**What you need to do**: Rewrite the material from the line with "The image size" to the line with "earmuff (822, 419)", putting "charming" in place of "quaint" and keeping everything else unchanged.

* BEGIN Listing *

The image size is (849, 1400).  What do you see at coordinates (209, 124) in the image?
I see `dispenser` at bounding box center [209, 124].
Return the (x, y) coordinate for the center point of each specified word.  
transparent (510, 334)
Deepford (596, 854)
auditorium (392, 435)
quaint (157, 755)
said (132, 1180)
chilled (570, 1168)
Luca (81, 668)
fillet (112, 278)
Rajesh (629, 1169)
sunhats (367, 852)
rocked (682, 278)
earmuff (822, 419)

* END Listing *
* BEGIN Listing *

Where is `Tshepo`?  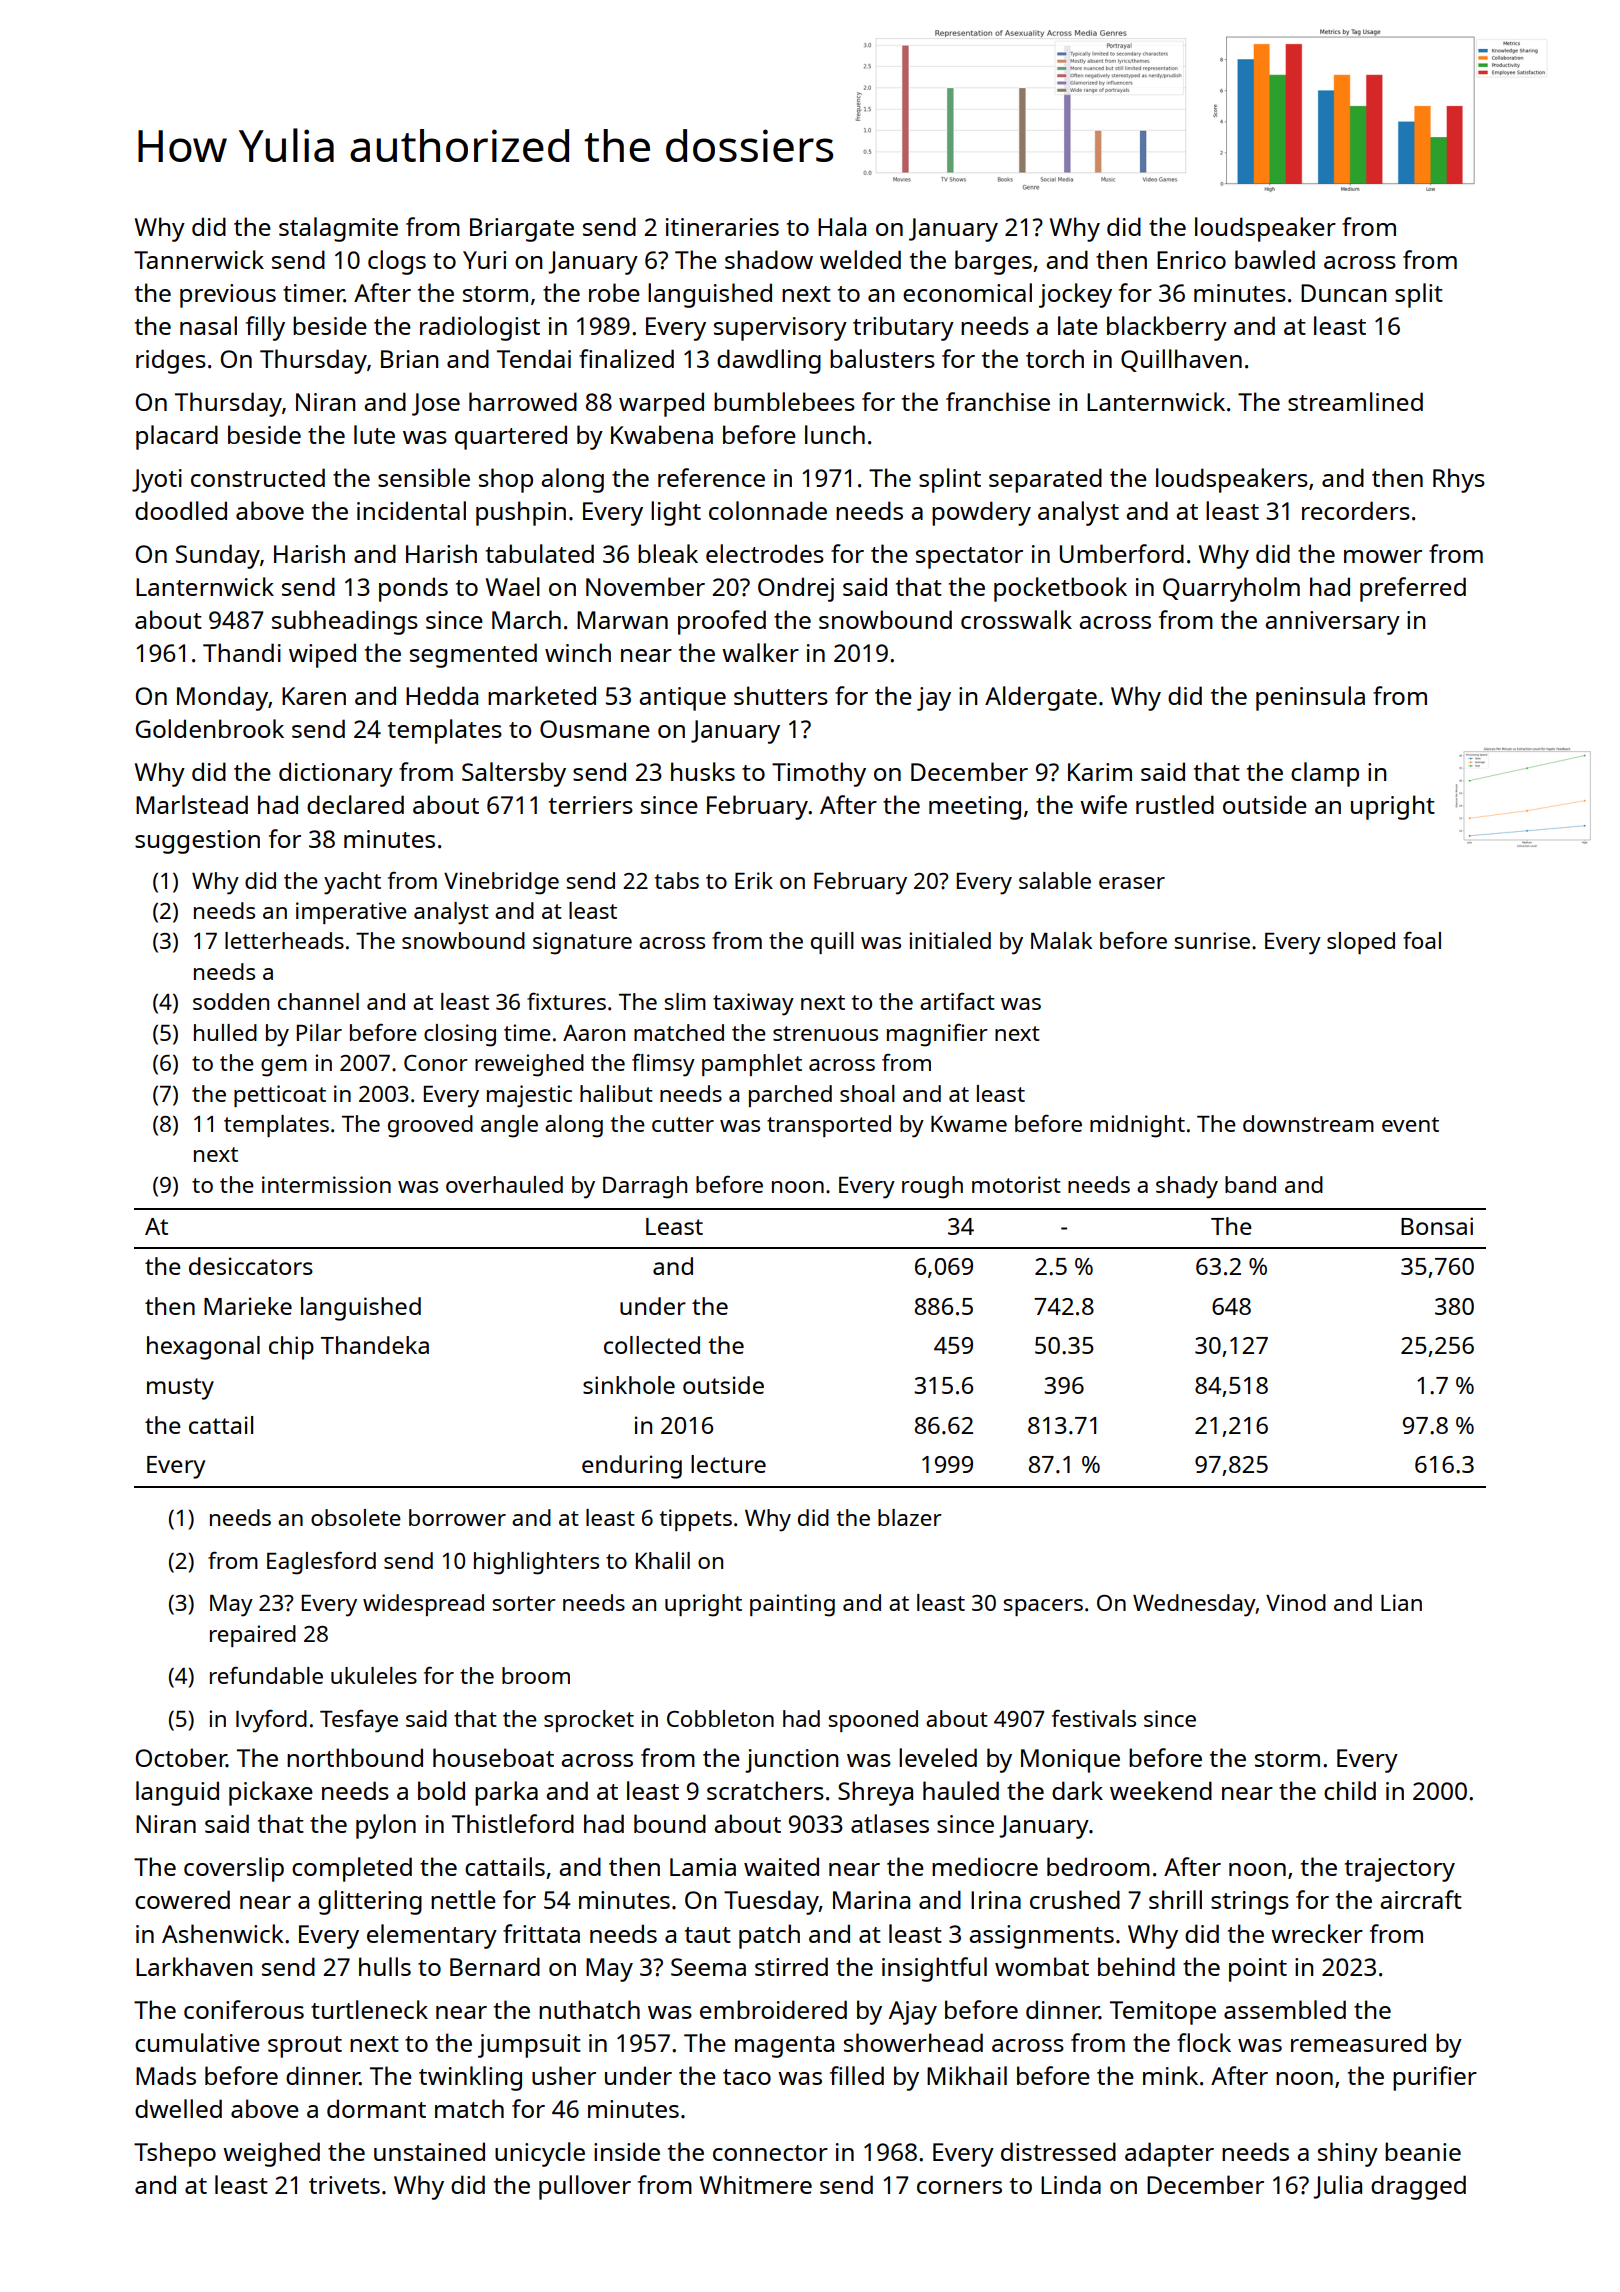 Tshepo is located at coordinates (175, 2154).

* END Listing *
* BEGIN Listing *

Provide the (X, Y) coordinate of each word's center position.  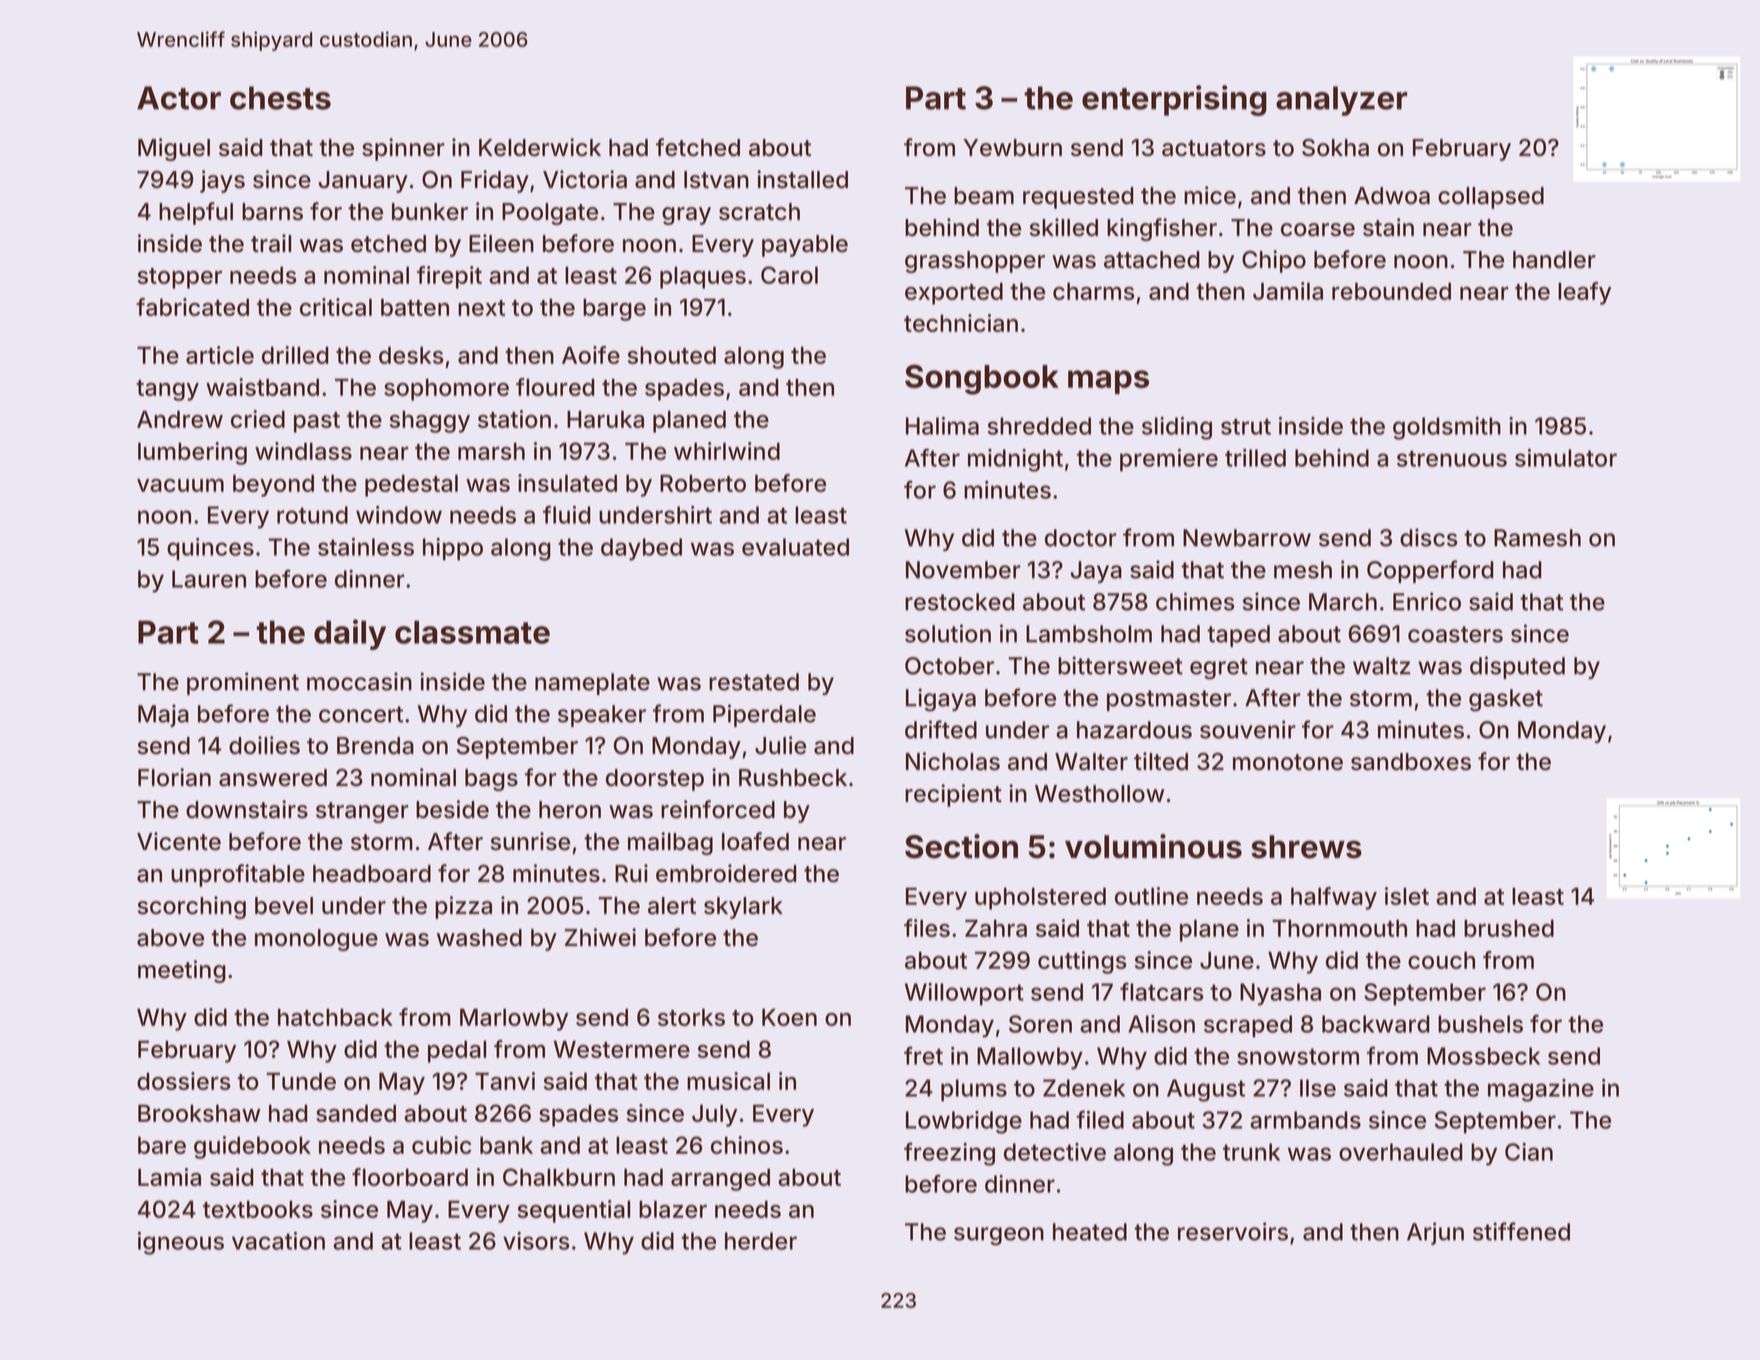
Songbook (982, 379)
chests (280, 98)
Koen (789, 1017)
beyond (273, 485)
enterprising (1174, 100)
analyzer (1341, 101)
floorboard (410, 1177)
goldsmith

* END Listing *

**Output for this task**:
The image size is (849, 1400).  What do you see at coordinates (209, 124) in the image?
I see `dispenser` at bounding box center [209, 124].
Return the (x, y) coordinate for the center point of each specified word.  
transparent (510, 334)
Deepford (596, 854)
auditorium (392, 435)
charming (157, 755)
said (132, 1180)
chilled (570, 1168)
Luca (81, 668)
fillet (112, 278)
Rajesh (629, 1169)
sunhats (367, 852)
rocked (682, 278)
earmuff (822, 419)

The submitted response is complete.